**Your goal**
The reply should hold every entry exactly as written and none of the pictures.
◆ ◆ ◆
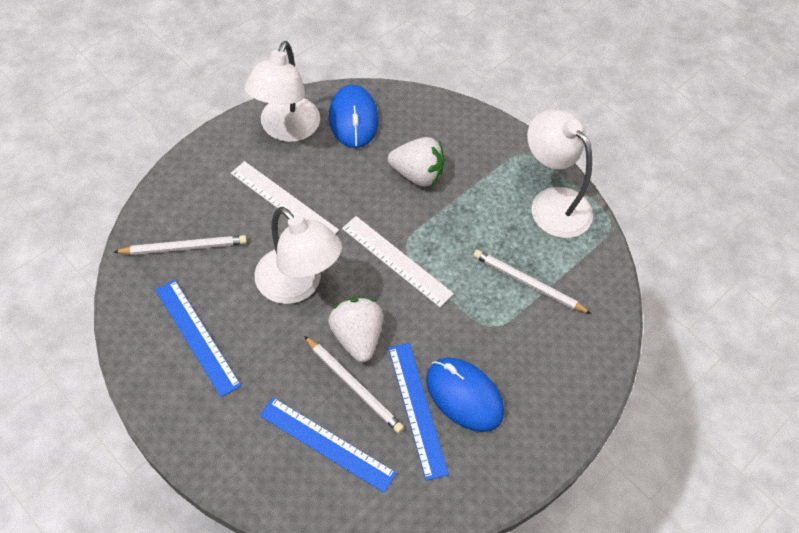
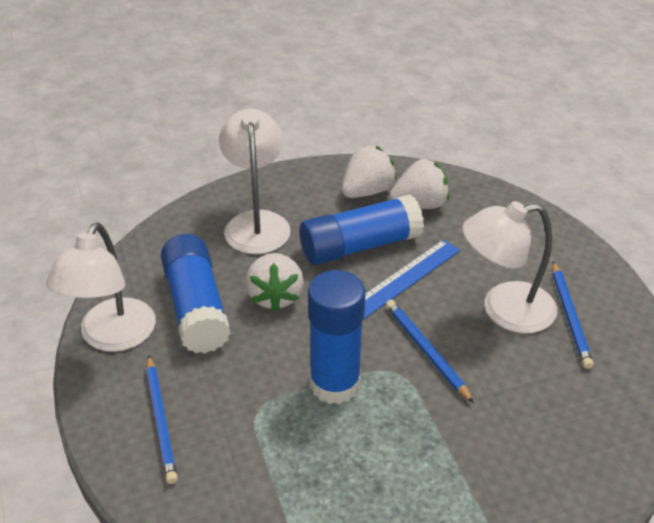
blue glue stick: 0 -> 3
blue mouse: 2 -> 0
blue pencil: 0 -> 3
blue ruler: 3 -> 1
white pencil: 3 -> 0
white ruler: 2 -> 0
white strawberry: 2 -> 3

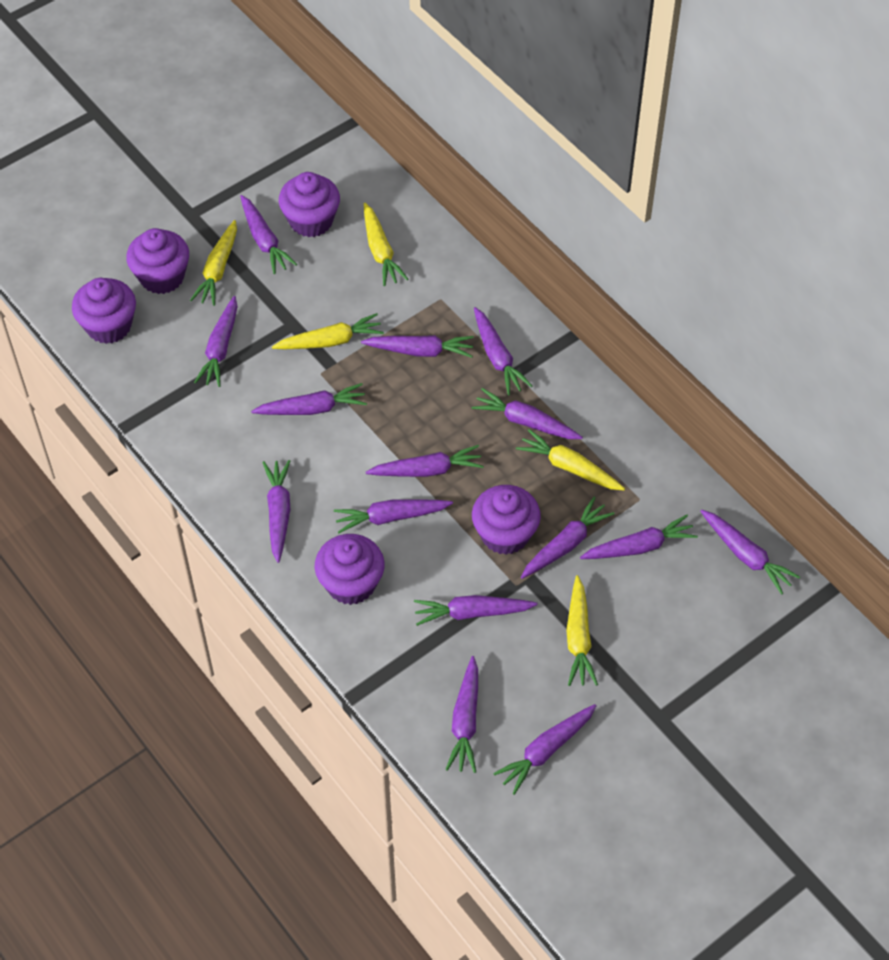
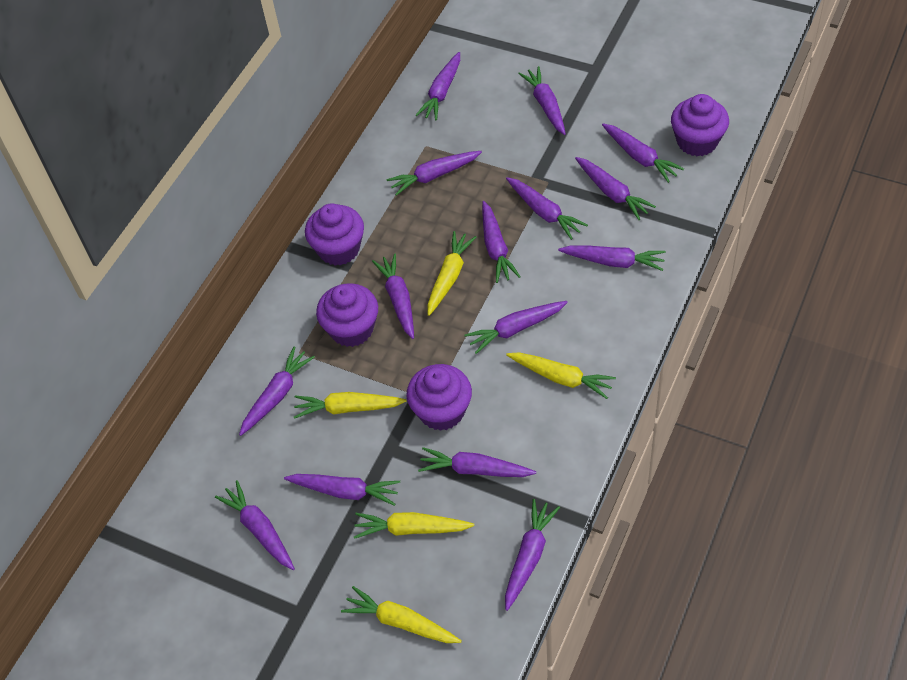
purple cupcake: 5 -> 4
◆ ◆ ◆
**Solved problem**
blue glue stick: 0 -> 3
blue mouse: 2 -> 0
blue pencil: 0 -> 3
blue ruler: 3 -> 1
white pencil: 3 -> 0
white ruler: 2 -> 0
white strawberry: 2 -> 3

purple cupcake: 5 -> 4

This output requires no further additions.